Keep only those lines of the records that include the string "TEMP".

(Before-and-after change data)
• • •

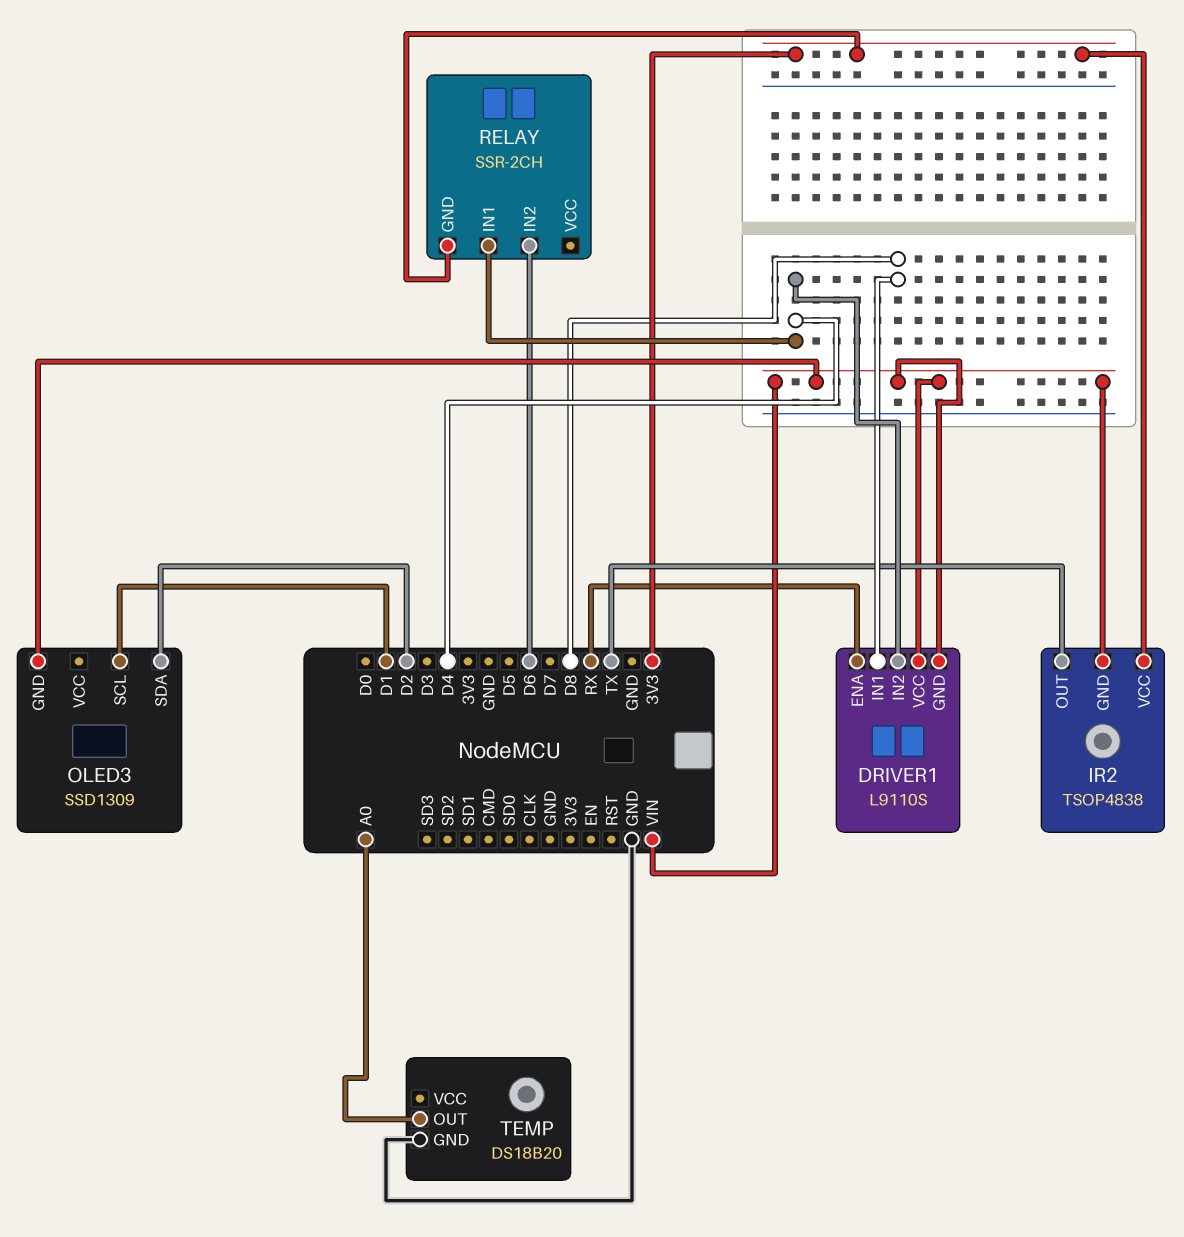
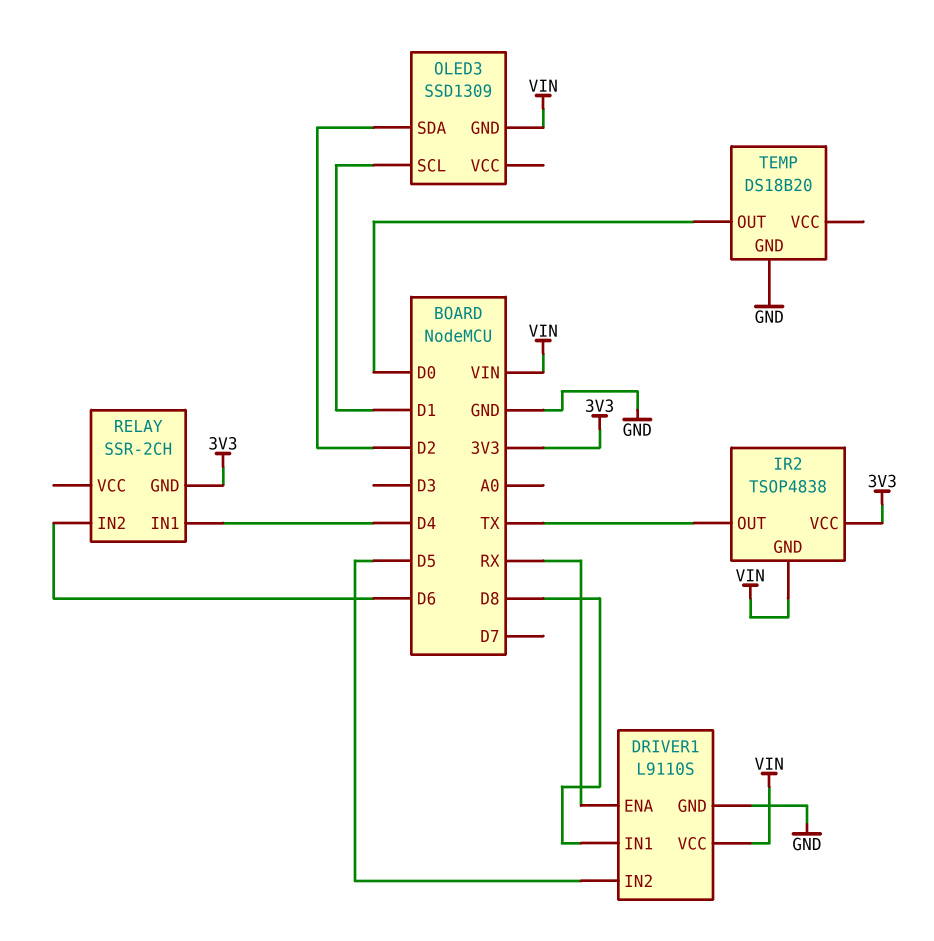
DRIVER1 pin GND: VIN -> GND
DRIVER1 pin IN2: D4 -> D5
TEMP pin OUT: A0 -> D0

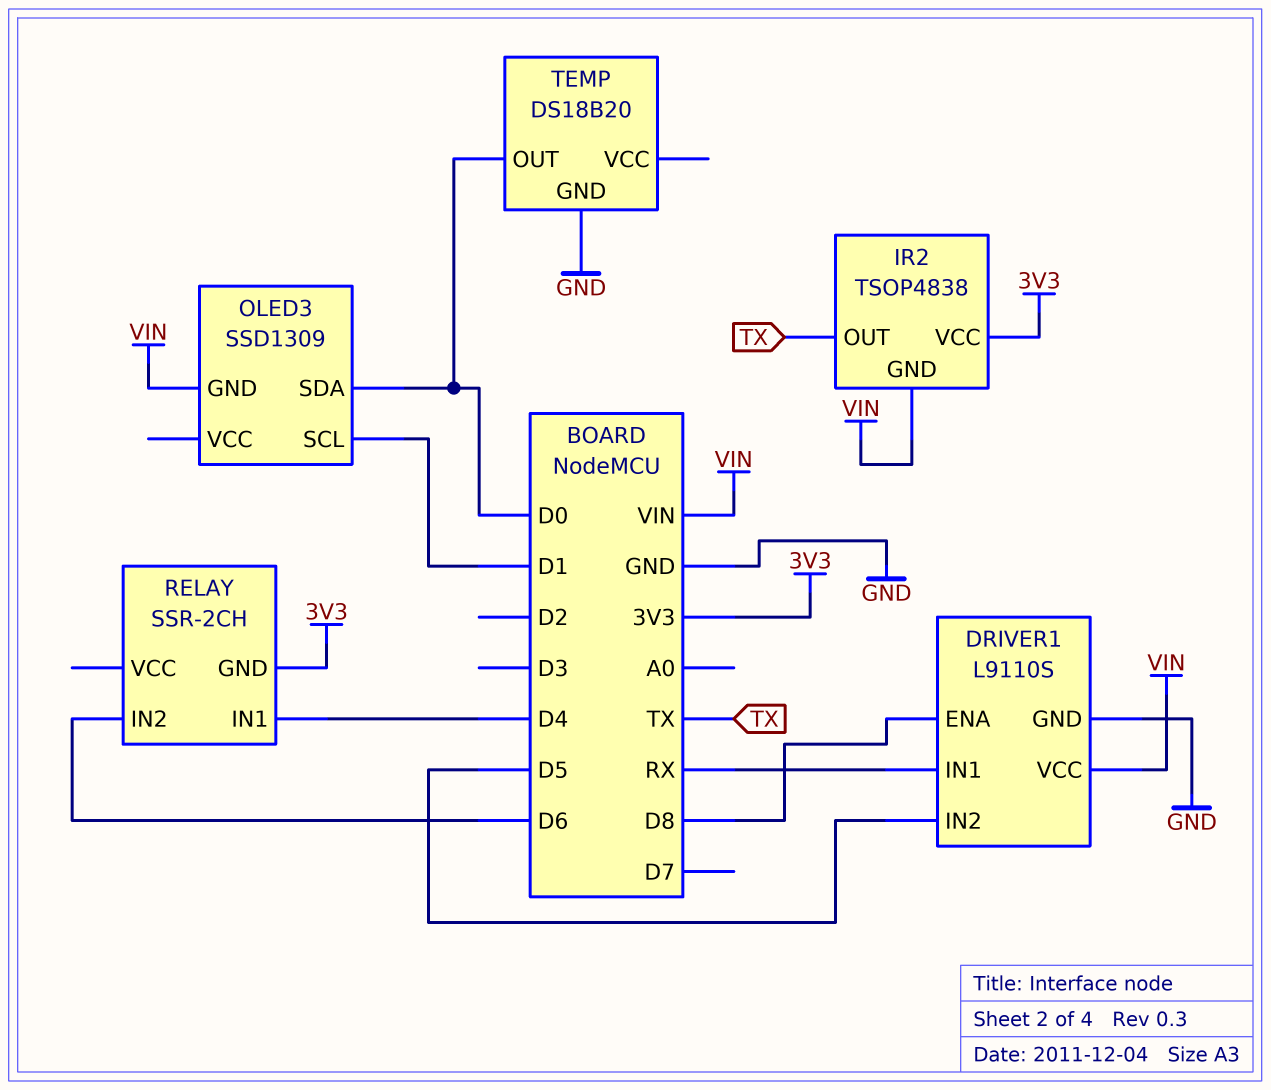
DRIVER1 pin ENA: RX -> D8
DRIVER1 pin IN1: D8 -> RX
OLED3 pin SDA: D2 -> D0

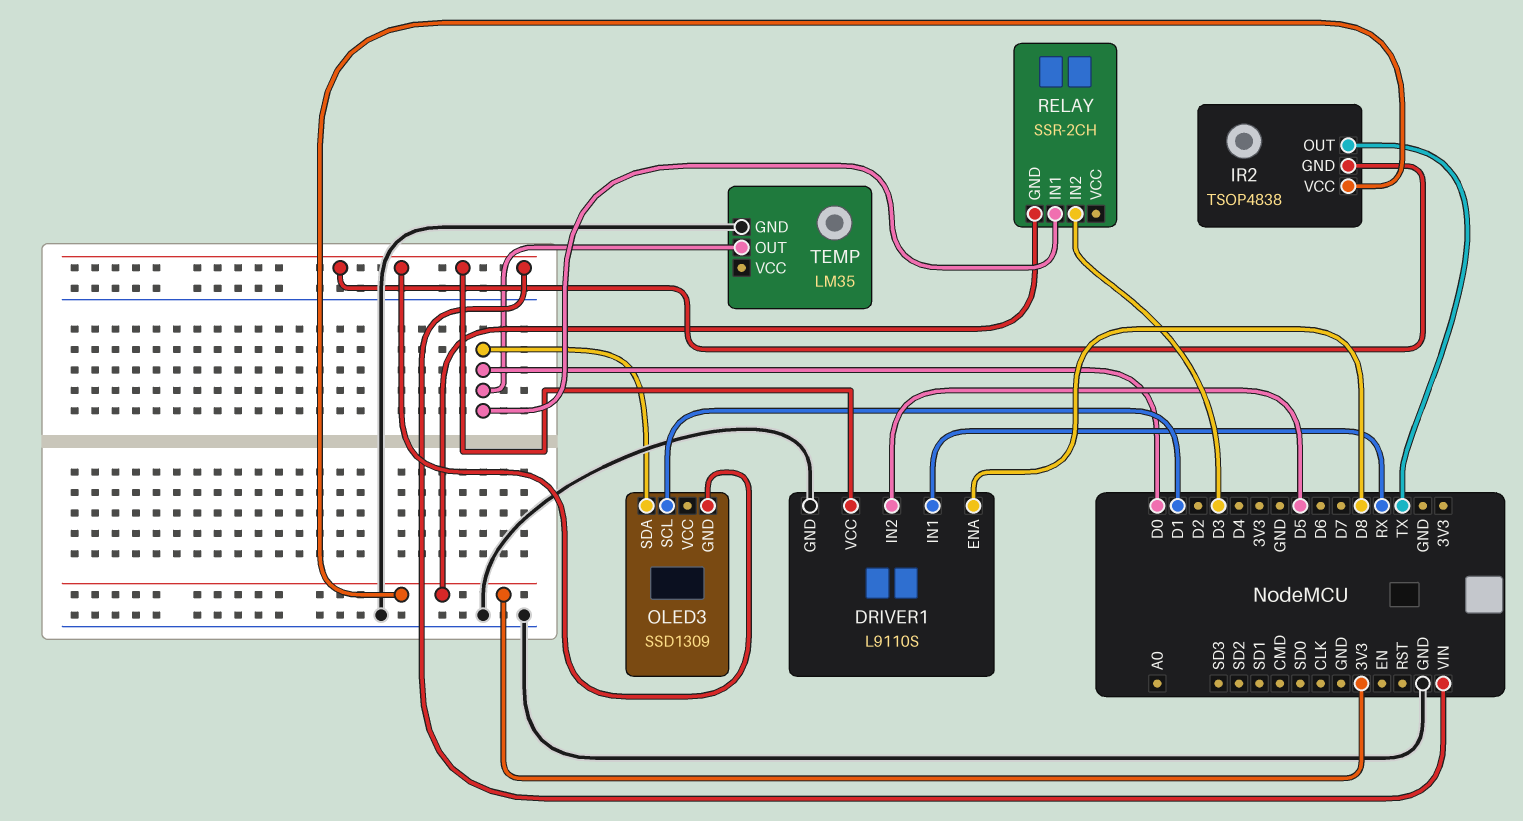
RELAY pin IN1: D4 -> D0
RELAY pin IN2: D6 -> D3
TEMP: DS18B20 -> LM35

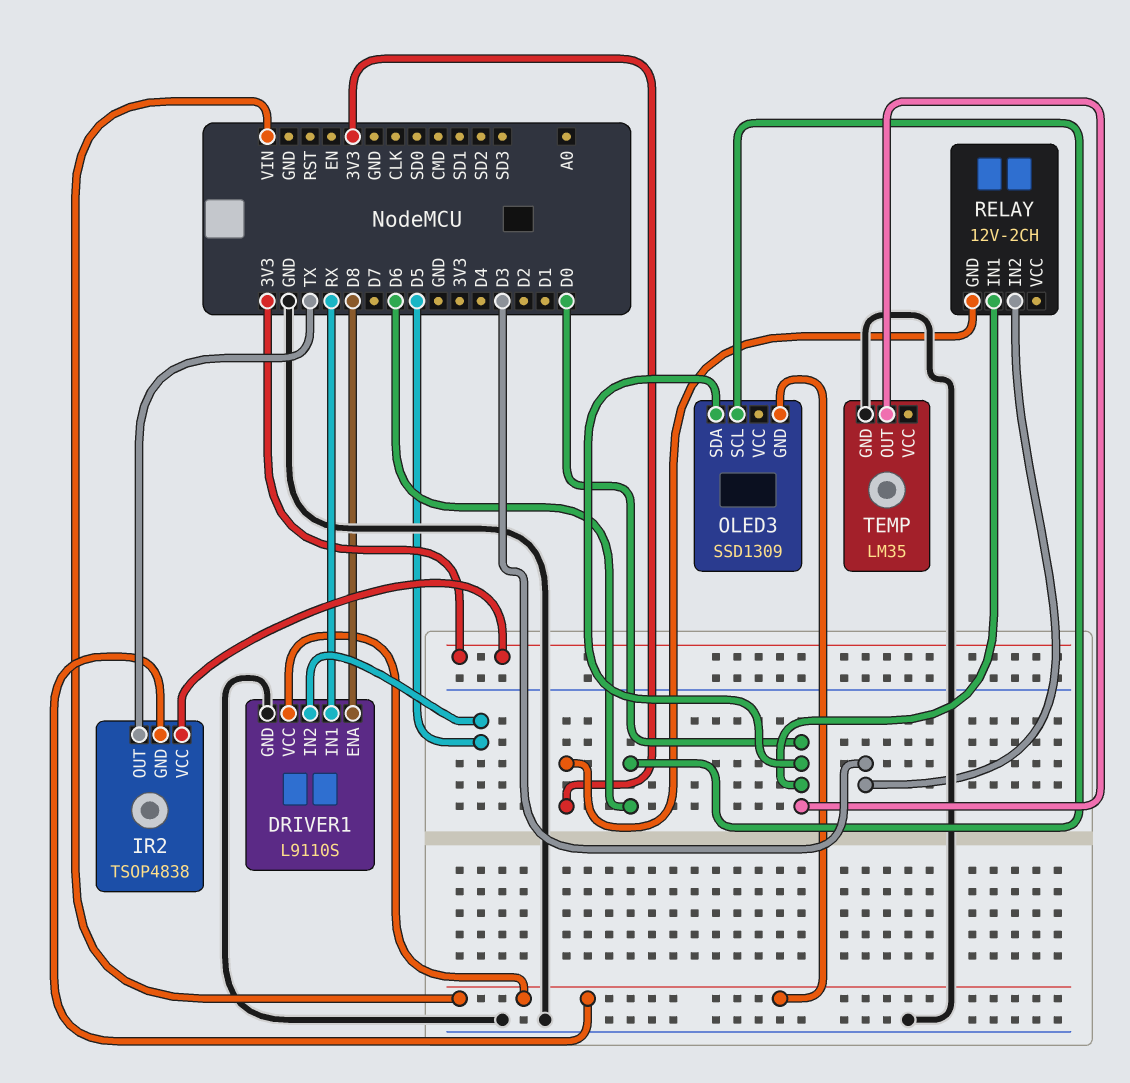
OLED3 pin SCL: D1 -> D6
RELAY: SSR-2CH -> 12V-2CH

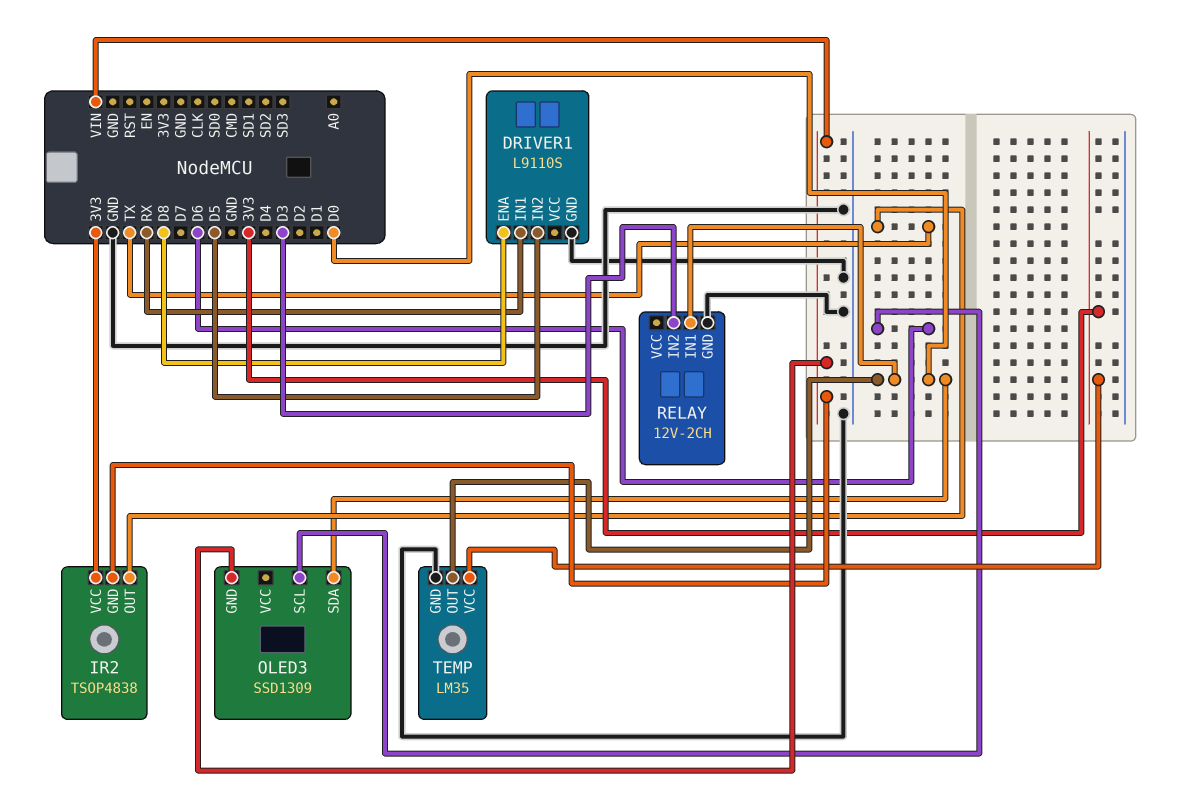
DRIVER1 pin VCC: VIN -> none
RELAY pin GND: 3V3 -> GND
TEMP pin VCC: none -> 3V3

• • •

» The answer:
TEMP pin OUT: A0 -> D0
TEMP: DS18B20 -> LM35
TEMP pin VCC: none -> 3V3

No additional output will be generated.